(Exercise inputs begins)

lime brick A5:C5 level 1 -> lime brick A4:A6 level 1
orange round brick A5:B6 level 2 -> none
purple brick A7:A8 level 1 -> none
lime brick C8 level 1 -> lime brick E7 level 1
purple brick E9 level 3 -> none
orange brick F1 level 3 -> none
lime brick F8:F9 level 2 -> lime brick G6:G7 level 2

(Exercise inputs ends)
(Exercise inputs begins)

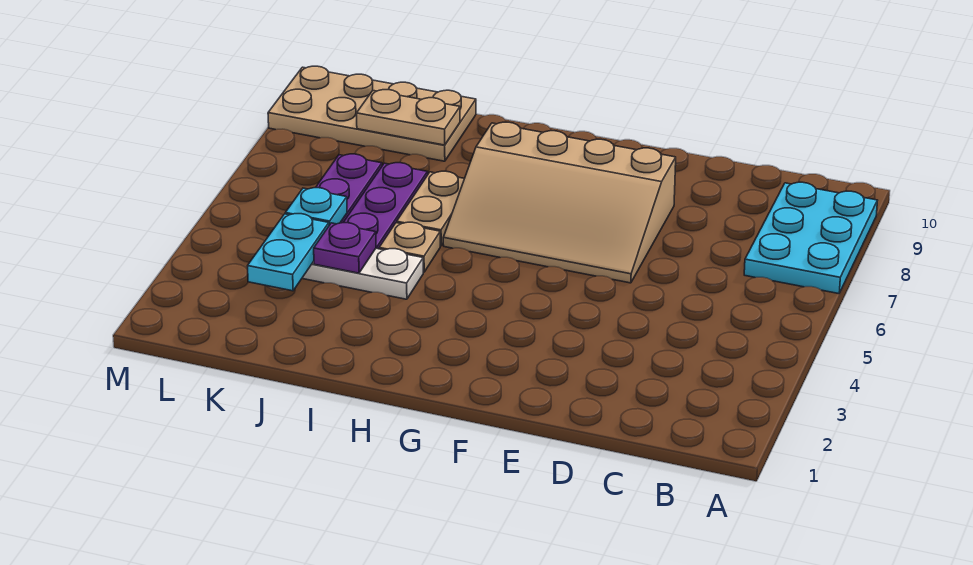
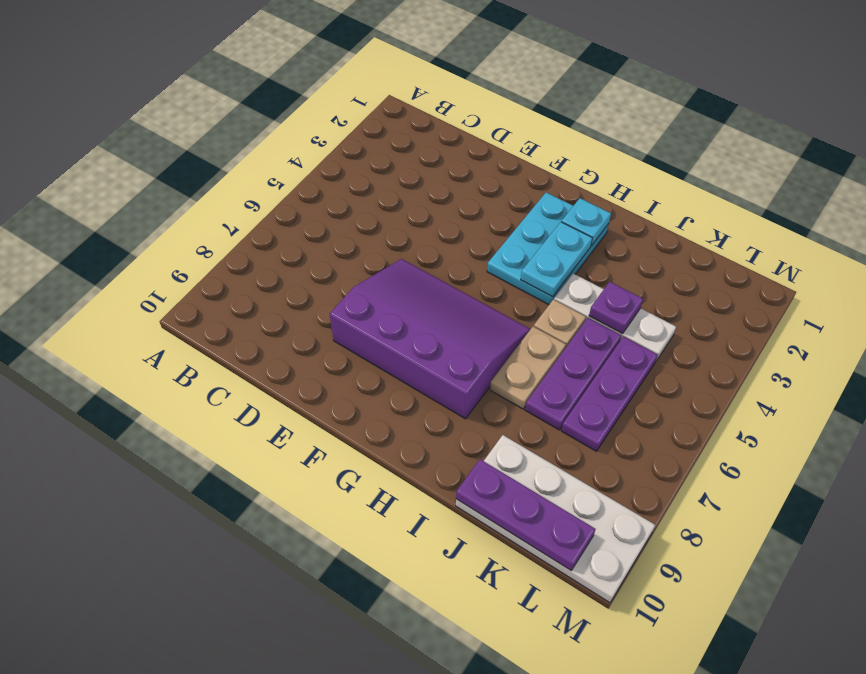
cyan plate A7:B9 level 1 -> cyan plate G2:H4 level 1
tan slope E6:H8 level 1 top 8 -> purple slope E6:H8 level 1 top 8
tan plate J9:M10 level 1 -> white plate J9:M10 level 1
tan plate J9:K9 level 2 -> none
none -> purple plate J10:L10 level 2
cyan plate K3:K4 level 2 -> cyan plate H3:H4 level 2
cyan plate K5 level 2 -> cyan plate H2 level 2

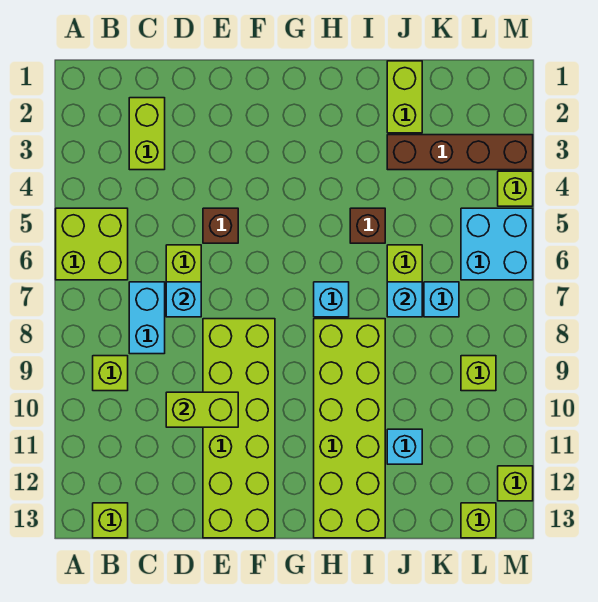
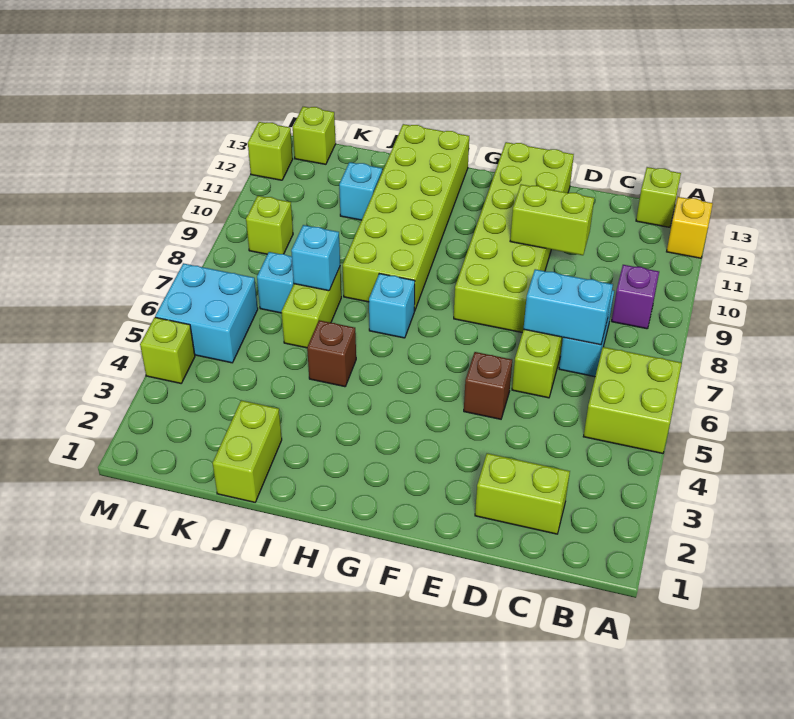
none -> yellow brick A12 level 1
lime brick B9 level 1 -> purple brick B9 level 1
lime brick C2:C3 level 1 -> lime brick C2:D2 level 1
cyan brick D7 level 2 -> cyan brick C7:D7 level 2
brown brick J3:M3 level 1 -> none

(Exercise inputs ends)

§ **Exercise description**
Using the data above, retype exactly and only the lines from the one containing "tan plate J9:K9 level 2 -> none" up to and including the one containing "brown brick J3:M3 level 1 -> none", with no pictures carried over.

§ **Finished exercise**
tan plate J9:K9 level 2 -> none
none -> purple plate J10:L10 level 2
cyan plate K3:K4 level 2 -> cyan plate H3:H4 level 2
cyan plate K5 level 2 -> cyan plate H2 level 2

none -> yellow brick A12 level 1
lime brick B9 level 1 -> purple brick B9 level 1
lime brick C2:C3 level 1 -> lime brick C2:D2 level 1
cyan brick D7 level 2 -> cyan brick C7:D7 level 2
brown brick J3:M3 level 1 -> none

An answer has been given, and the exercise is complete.